**ASSIGNMENT:**
All of the data should be restated word for word, with the pictures omitted.

[Collected data entries]
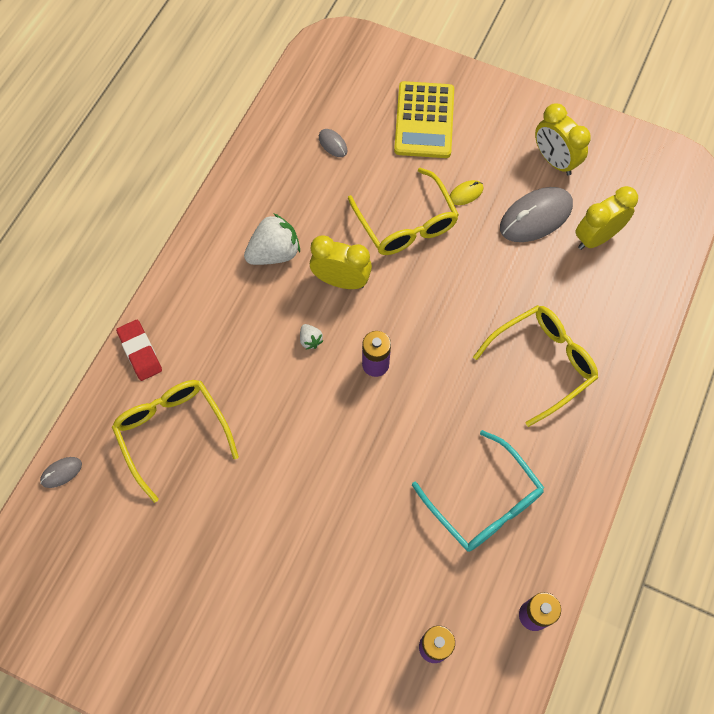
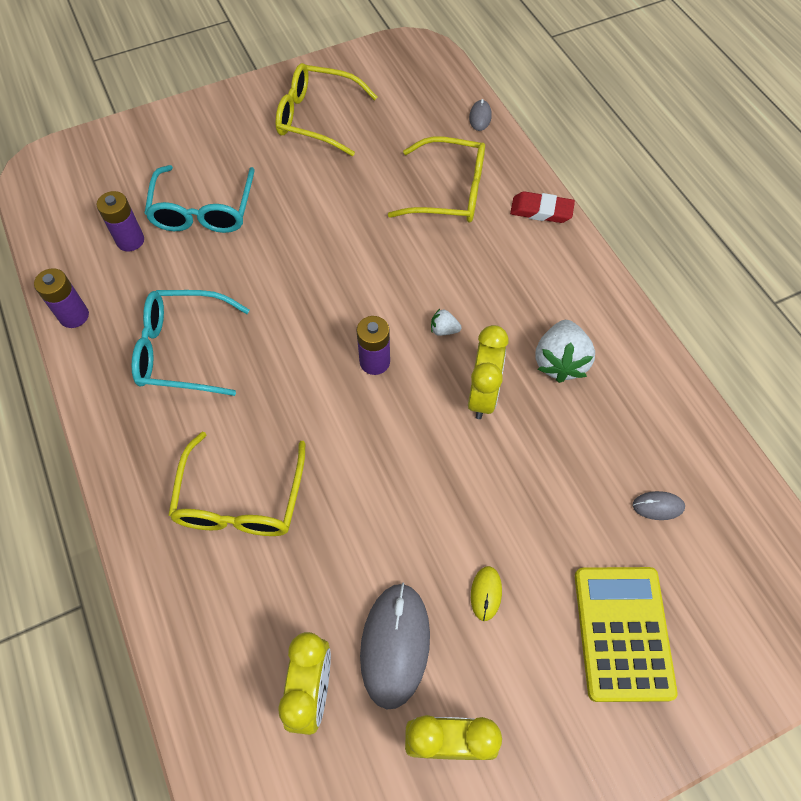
camera: 130 degrees right, 5 degrees down
yellow clock [310,235,372,289] -> yellow clock turned 45 degrees counterclockwise [468,325,509,419]
yellow glasses [348,168,459,255] -> yellow glasses moved to [275,63,377,156]
yellow calculator [394,81,454,158] -> yellow calculator turned 45 degrees clockwise [575,567,678,702]
none -> turquoise glasses [144,165,255,233]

**COMPLETED TASK:**
camera: 130 degrees right, 5 degrees down
yellow clock [310,235,372,289] -> yellow clock turned 45 degrees counterclockwise [468,325,509,419]
yellow glasses [348,168,459,255] -> yellow glasses moved to [275,63,377,156]
yellow calculator [394,81,454,158] -> yellow calculator turned 45 degrees clockwise [575,567,678,702]
none -> turquoise glasses [144,165,255,233]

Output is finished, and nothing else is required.